### Source data:

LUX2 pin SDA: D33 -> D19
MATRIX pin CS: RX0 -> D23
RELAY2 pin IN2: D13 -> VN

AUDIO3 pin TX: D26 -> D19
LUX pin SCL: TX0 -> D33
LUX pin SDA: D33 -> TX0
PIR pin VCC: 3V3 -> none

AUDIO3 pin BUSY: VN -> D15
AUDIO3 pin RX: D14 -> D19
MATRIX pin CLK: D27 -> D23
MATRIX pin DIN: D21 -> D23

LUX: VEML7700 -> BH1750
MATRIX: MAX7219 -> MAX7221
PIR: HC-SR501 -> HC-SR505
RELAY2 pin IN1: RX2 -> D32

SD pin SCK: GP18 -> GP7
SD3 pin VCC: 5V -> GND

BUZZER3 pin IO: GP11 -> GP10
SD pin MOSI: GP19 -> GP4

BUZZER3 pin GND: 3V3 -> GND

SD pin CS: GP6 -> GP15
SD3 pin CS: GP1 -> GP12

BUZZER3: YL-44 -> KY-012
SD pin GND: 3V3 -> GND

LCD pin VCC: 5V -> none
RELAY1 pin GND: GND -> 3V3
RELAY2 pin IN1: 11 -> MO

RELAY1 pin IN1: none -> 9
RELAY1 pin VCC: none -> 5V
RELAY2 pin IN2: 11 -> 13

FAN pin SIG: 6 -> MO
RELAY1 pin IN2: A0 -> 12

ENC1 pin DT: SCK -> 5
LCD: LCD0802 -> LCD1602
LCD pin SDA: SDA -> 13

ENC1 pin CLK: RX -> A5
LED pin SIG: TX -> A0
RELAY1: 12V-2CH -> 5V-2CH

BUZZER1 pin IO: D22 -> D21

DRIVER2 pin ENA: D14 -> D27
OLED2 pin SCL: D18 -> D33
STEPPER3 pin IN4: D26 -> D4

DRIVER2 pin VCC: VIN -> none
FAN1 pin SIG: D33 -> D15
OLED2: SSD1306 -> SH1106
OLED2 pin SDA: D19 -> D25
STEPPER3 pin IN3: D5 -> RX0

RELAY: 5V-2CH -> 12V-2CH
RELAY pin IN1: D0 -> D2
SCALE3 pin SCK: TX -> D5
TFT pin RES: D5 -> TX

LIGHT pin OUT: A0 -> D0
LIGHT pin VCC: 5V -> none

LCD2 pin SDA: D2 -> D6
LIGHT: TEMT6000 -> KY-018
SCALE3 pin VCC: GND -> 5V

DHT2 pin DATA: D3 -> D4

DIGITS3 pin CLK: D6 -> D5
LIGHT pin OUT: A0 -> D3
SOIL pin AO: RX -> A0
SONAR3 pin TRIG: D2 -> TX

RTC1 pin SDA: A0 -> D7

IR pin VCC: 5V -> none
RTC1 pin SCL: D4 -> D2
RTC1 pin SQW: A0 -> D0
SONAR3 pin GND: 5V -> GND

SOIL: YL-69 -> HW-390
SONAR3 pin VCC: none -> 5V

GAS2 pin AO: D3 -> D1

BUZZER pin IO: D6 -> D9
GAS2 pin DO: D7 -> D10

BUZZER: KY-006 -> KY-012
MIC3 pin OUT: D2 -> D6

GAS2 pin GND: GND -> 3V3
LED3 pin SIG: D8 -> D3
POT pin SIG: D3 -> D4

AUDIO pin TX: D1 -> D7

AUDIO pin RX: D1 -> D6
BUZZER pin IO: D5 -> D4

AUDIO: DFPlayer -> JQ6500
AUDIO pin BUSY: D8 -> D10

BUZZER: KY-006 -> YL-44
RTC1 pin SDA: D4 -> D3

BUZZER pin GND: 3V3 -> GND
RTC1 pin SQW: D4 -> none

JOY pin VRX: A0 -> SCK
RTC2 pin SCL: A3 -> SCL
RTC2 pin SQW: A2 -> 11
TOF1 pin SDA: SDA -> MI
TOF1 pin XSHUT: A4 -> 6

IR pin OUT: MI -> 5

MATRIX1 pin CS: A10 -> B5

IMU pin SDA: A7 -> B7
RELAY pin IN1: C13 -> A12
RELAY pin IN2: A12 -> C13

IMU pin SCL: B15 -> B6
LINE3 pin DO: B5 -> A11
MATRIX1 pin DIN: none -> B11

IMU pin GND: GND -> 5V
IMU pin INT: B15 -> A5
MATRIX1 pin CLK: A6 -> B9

### Instructions to follow:
Write out the entire listing exactly.

### Result for this exercise:
LUX2 pin SDA: D33 -> D19
MATRIX pin CS: RX0 -> D23
RELAY2 pin IN2: D13 -> VN

AUDIO3 pin TX: D26 -> D19
LUX pin SCL: TX0 -> D33
LUX pin SDA: D33 -> TX0
PIR pin VCC: 3V3 -> none

AUDIO3 pin BUSY: VN -> D15
AUDIO3 pin RX: D14 -> D19
MATRIX pin CLK: D27 -> D23
MATRIX pin DIN: D21 -> D23

LUX: VEML7700 -> BH1750
MATRIX: MAX7219 -> MAX7221
PIR: HC-SR501 -> HC-SR505
RELAY2 pin IN1: RX2 -> D32

SD pin SCK: GP18 -> GP7
SD3 pin VCC: 5V -> GND

BUZZER3 pin IO: GP11 -> GP10
SD pin MOSI: GP19 -> GP4

BUZZER3 pin GND: 3V3 -> GND

SD pin CS: GP6 -> GP15
SD3 pin CS: GP1 -> GP12

BUZZER3: YL-44 -> KY-012
SD pin GND: 3V3 -> GND

LCD pin VCC: 5V -> none
RELAY1 pin GND: GND -> 3V3
RELAY2 pin IN1: 11 -> MO

RELAY1 pin IN1: none -> 9
RELAY1 pin VCC: none -> 5V
RELAY2 pin IN2: 11 -> 13

FAN pin SIG: 6 -> MO
RELAY1 pin IN2: A0 -> 12

ENC1 pin DT: SCK -> 5
LCD: LCD0802 -> LCD1602
LCD pin SDA: SDA -> 13

ENC1 pin CLK: RX -> A5
LED pin SIG: TX -> A0
RELAY1: 12V-2CH -> 5V-2CH

BUZZER1 pin IO: D22 -> D21

DRIVER2 pin ENA: D14 -> D27
OLED2 pin SCL: D18 -> D33
STEPPER3 pin IN4: D26 -> D4

DRIVER2 pin VCC: VIN -> none
FAN1 pin SIG: D33 -> D15
OLED2: SSD1306 -> SH1106
OLED2 pin SDA: D19 -> D25
STEPPER3 pin IN3: D5 -> RX0

RELAY: 5V-2CH -> 12V-2CH
RELAY pin IN1: D0 -> D2
SCALE3 pin SCK: TX -> D5
TFT pin RES: D5 -> TX

LIGHT pin OUT: A0 -> D0
LIGHT pin VCC: 5V -> none

LCD2 pin SDA: D2 -> D6
LIGHT: TEMT6000 -> KY-018
SCALE3 pin VCC: GND -> 5V

DHT2 pin DATA: D3 -> D4

DIGITS3 pin CLK: D6 -> D5
LIGHT pin OUT: A0 -> D3
SOIL pin AO: RX -> A0
SONAR3 pin TRIG: D2 -> TX

RTC1 pin SDA: A0 -> D7

IR pin VCC: 5V -> none
RTC1 pin SCL: D4 -> D2
RTC1 pin SQW: A0 -> D0
SONAR3 pin GND: 5V -> GND

SOIL: YL-69 -> HW-390
SONAR3 pin VCC: none -> 5V

GAS2 pin AO: D3 -> D1

BUZZER pin IO: D6 -> D9
GAS2 pin DO: D7 -> D10

BUZZER: KY-006 -> KY-012
MIC3 pin OUT: D2 -> D6

GAS2 pin GND: GND -> 3V3
LED3 pin SIG: D8 -> D3
POT pin SIG: D3 -> D4

AUDIO pin TX: D1 -> D7

AUDIO pin RX: D1 -> D6
BUZZER pin IO: D5 -> D4

AUDIO: DFPlayer -> JQ6500
AUDIO pin BUSY: D8 -> D10

BUZZER: KY-006 -> YL-44
RTC1 pin SDA: D4 -> D3

BUZZER pin GND: 3V3 -> GND
RTC1 pin SQW: D4 -> none

JOY pin VRX: A0 -> SCK
RTC2 pin SCL: A3 -> SCL
RTC2 pin SQW: A2 -> 11
TOF1 pin SDA: SDA -> MI
TOF1 pin XSHUT: A4 -> 6

IR pin OUT: MI -> 5

MATRIX1 pin CS: A10 -> B5

IMU pin SDA: A7 -> B7
RELAY pin IN1: C13 -> A12
RELAY pin IN2: A12 -> C13

IMU pin SCL: B15 -> B6
LINE3 pin DO: B5 -> A11
MATRIX1 pin DIN: none -> B11

IMU pin GND: GND -> 5V
IMU pin INT: B15 -> A5
MATRIX1 pin CLK: A6 -> B9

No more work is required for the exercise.